Exercise materials -

....

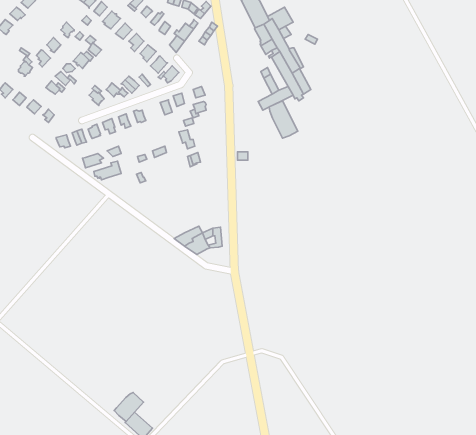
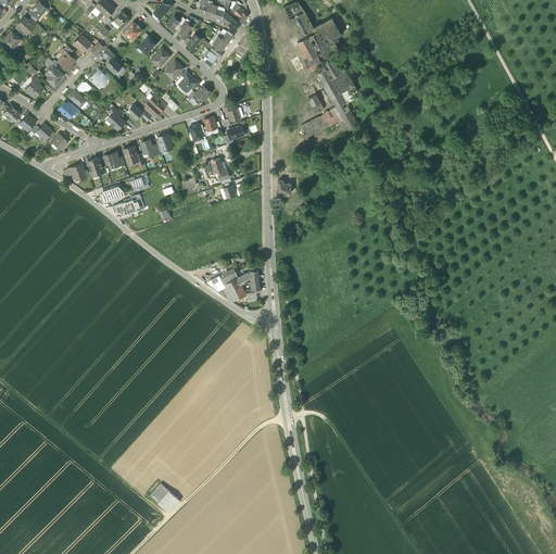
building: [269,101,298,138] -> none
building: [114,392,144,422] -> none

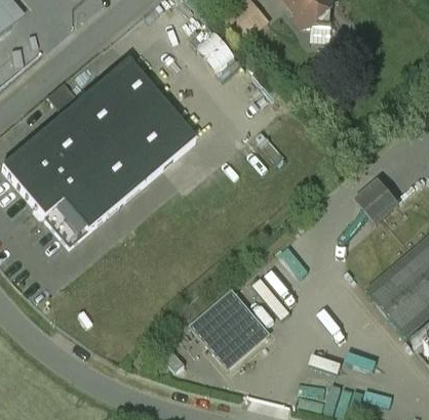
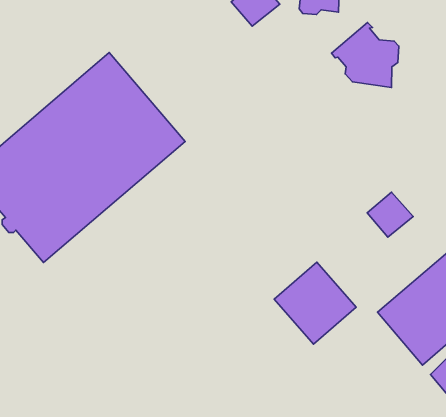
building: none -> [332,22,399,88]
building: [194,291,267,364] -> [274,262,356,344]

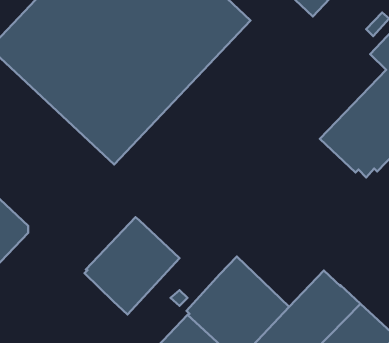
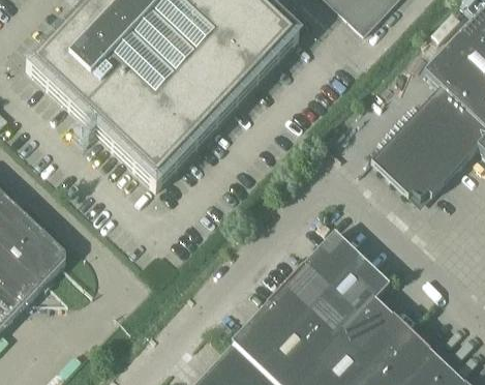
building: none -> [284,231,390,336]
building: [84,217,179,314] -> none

....

To do - Every record above needs to be repeated exactly; pictures are to be left out.

Problem solution -
building: [269,101,298,138] -> none
building: [114,392,144,422] -> none

building: none -> [332,22,399,88]
building: [194,291,267,364] -> [274,262,356,344]

building: none -> [284,231,390,336]
building: [84,217,179,314] -> none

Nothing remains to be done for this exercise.